:: INPUT DATA

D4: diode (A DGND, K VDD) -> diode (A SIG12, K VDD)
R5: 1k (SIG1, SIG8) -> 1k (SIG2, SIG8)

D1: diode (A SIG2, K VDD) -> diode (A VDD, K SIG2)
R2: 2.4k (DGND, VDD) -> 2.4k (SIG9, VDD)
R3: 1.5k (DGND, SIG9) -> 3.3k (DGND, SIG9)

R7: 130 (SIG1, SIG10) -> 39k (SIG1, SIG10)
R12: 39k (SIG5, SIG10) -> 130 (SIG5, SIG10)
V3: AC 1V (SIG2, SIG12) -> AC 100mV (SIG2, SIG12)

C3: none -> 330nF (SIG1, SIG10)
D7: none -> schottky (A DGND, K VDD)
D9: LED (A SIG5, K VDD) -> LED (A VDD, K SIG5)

::::
:: INPUT DATA

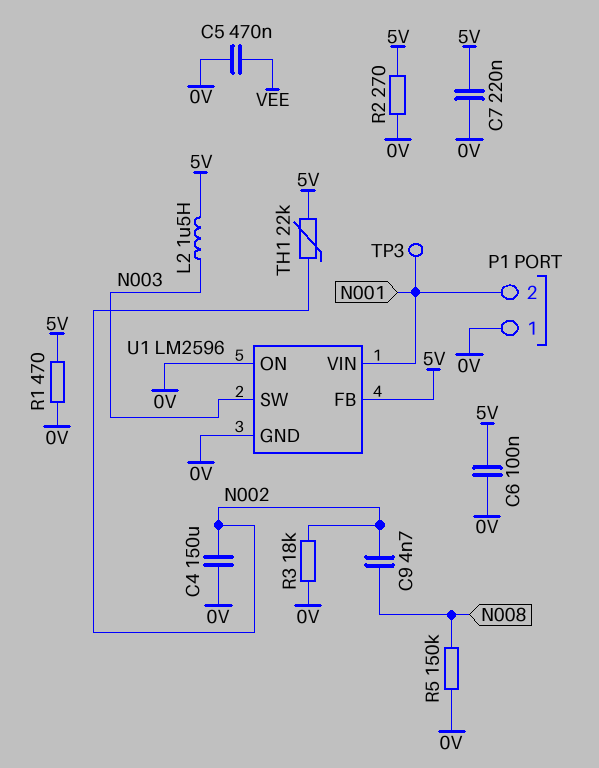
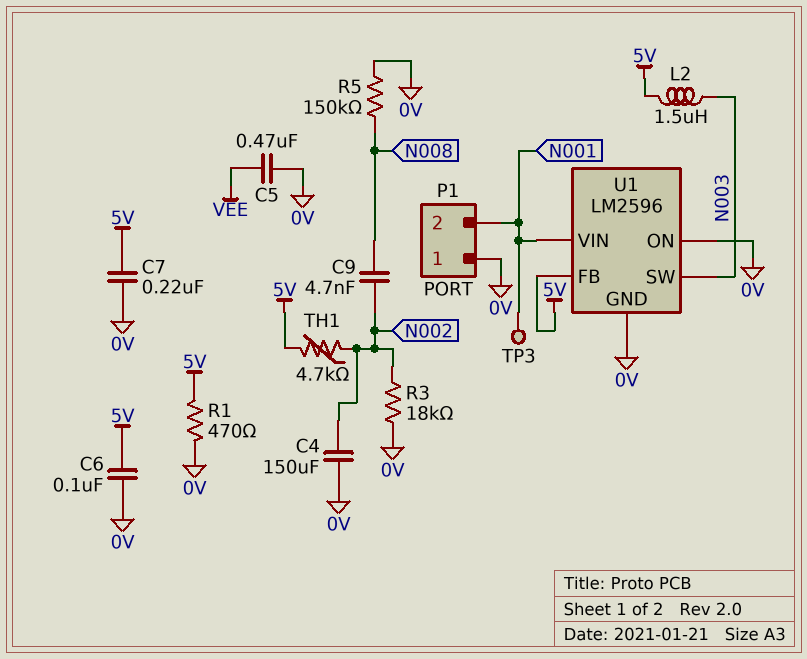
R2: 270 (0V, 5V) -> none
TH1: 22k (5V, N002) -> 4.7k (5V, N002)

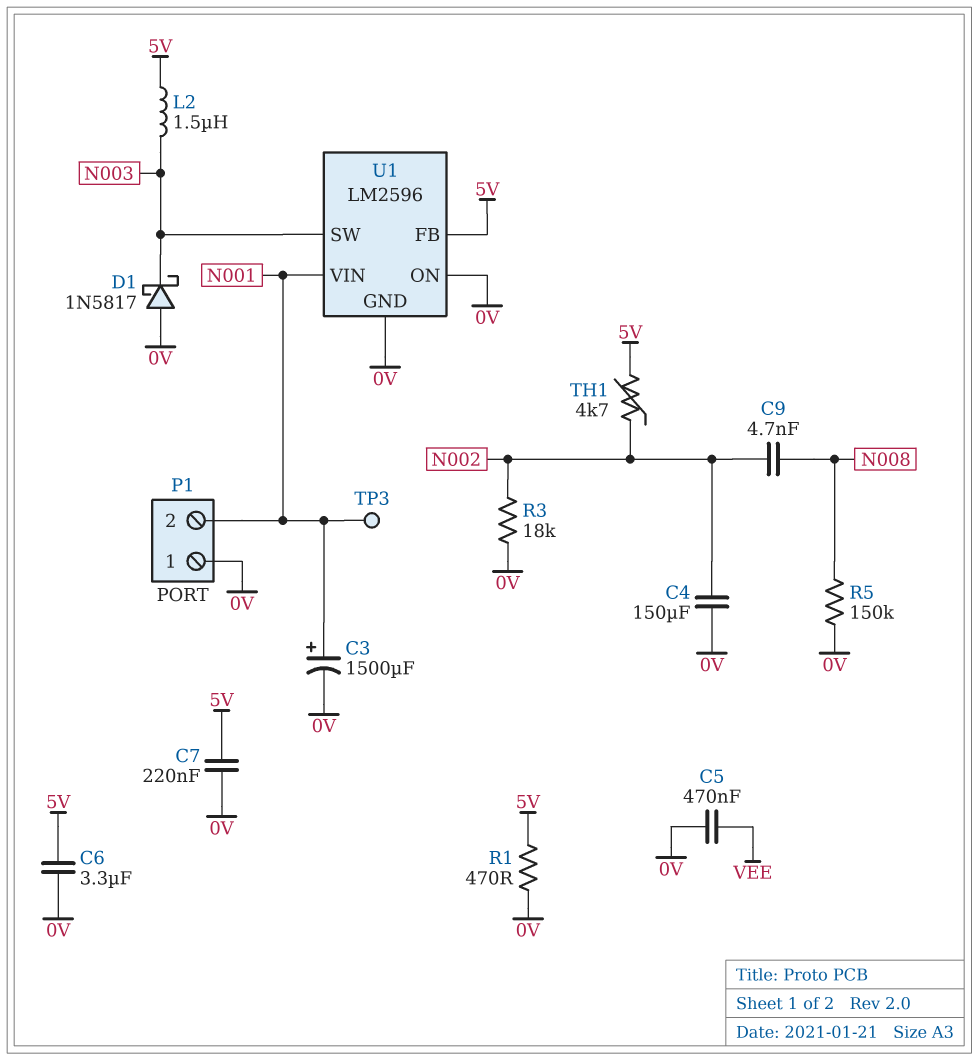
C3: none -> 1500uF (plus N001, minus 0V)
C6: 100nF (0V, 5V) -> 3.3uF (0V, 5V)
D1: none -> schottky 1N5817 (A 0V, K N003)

::::
:: INPUT DATA

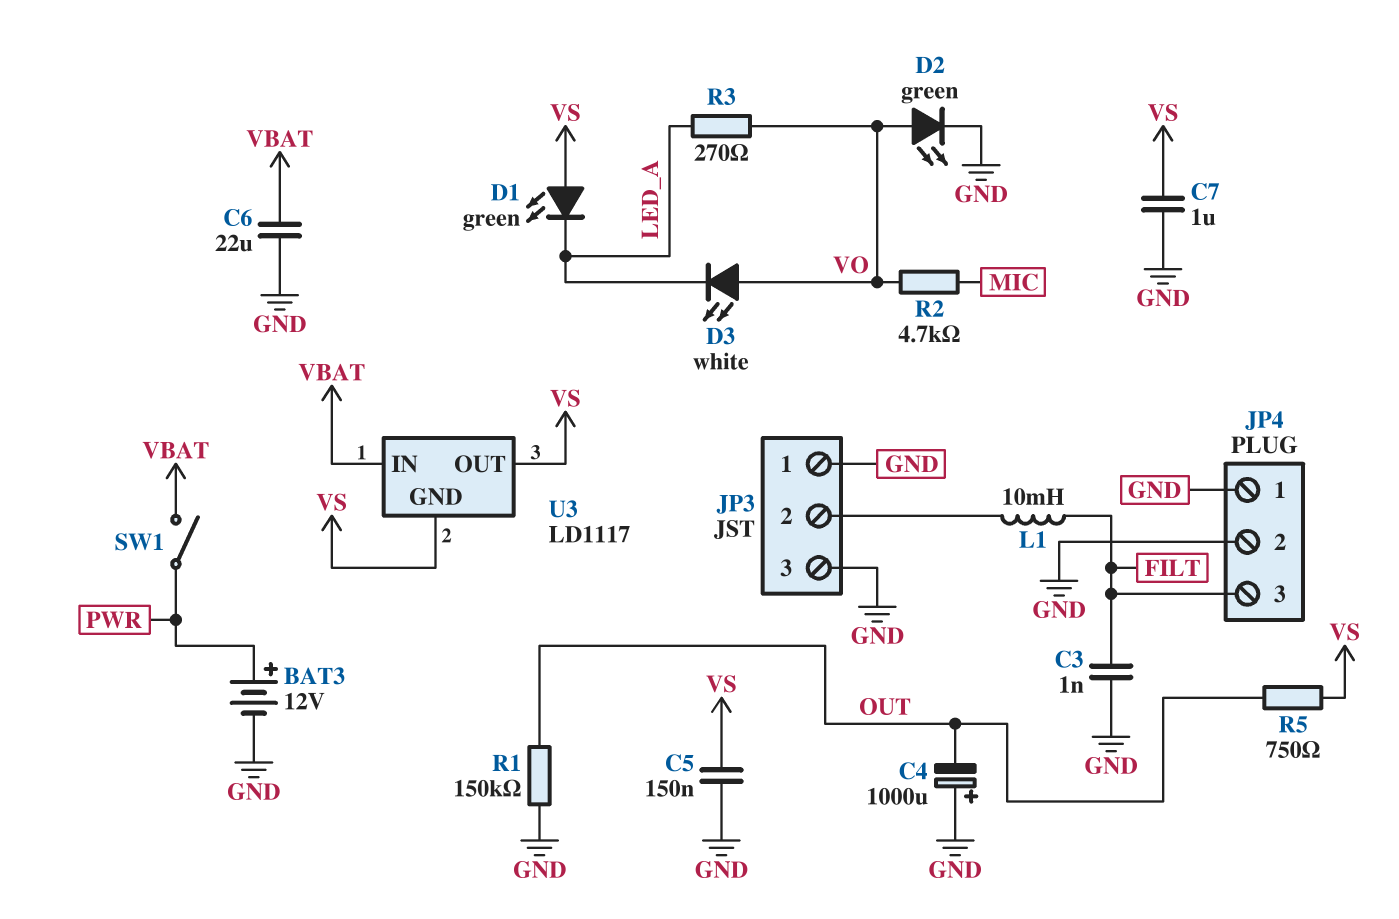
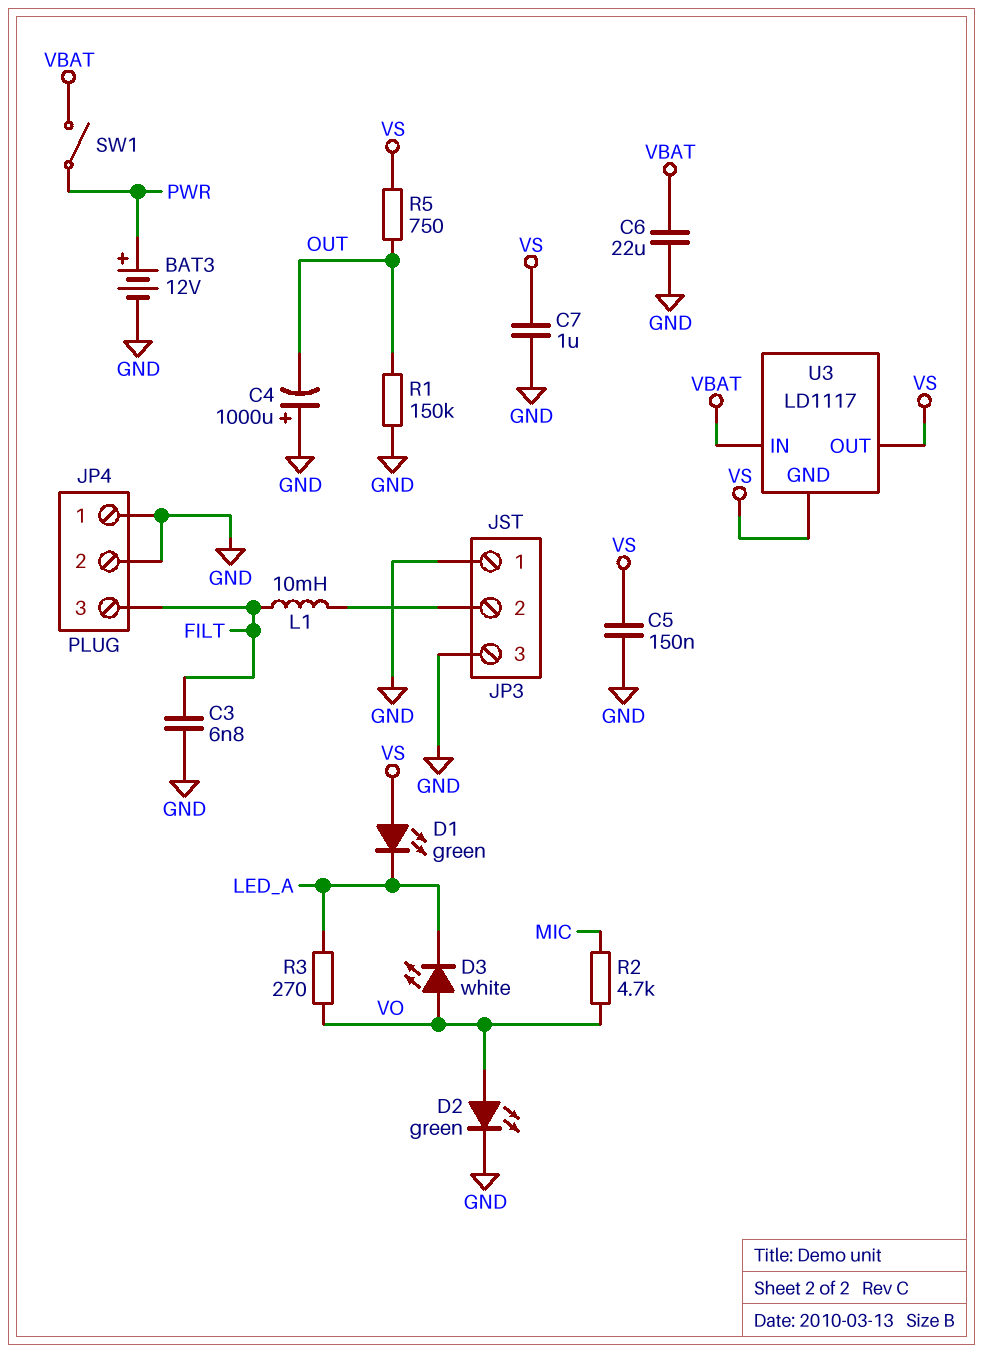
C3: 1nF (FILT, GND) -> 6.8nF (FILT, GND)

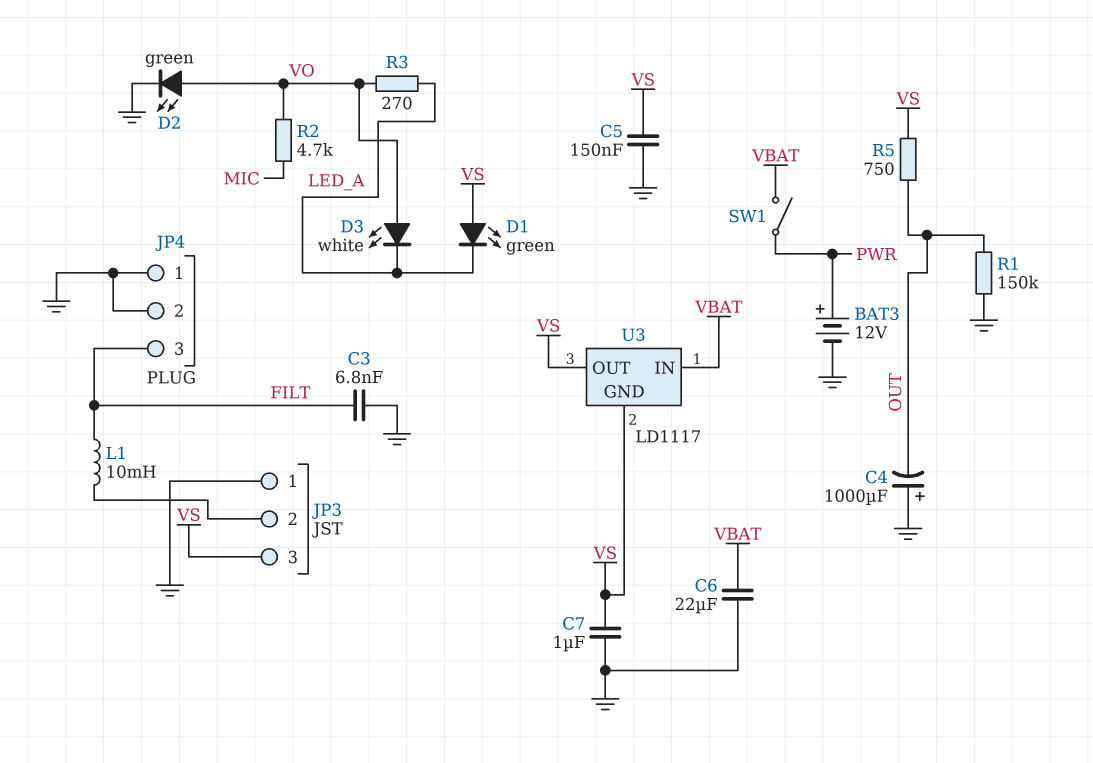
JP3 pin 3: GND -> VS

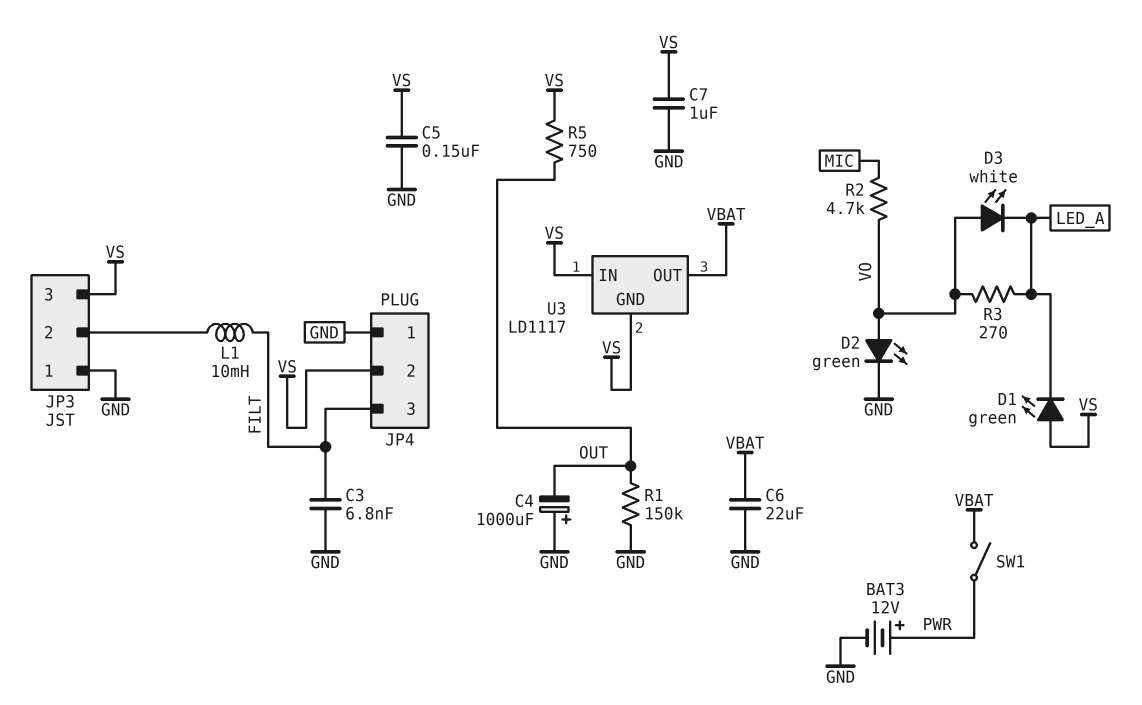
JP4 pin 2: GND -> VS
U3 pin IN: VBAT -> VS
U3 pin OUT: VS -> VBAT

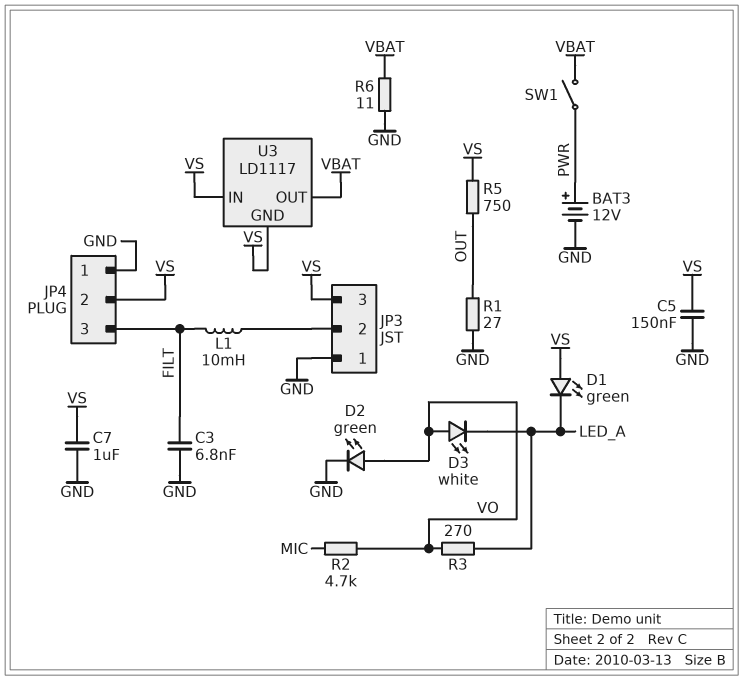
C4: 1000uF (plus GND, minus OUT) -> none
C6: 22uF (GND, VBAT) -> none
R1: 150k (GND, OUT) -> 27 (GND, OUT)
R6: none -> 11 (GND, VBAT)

::::

WORK INSTRUCTION:
Take the line above containing "D1: diode (A", the line containing "D9: LED (A SIG5, K", and all lines in between, and copy them exactly without anything else.

THE COMPLETED TASK:
D1: diode (A SIG2, K VDD) -> diode (A VDD, K SIG2)
R2: 2.4k (DGND, VDD) -> 2.4k (SIG9, VDD)
R3: 1.5k (DGND, SIG9) -> 3.3k (DGND, SIG9)

R7: 130 (SIG1, SIG10) -> 39k (SIG1, SIG10)
R12: 39k (SIG5, SIG10) -> 130 (SIG5, SIG10)
V3: AC 1V (SIG2, SIG12) -> AC 100mV (SIG2, SIG12)

C3: none -> 330nF (SIG1, SIG10)
D7: none -> schottky (A DGND, K VDD)
D9: LED (A SIG5, K VDD) -> LED (A VDD, K SIG5)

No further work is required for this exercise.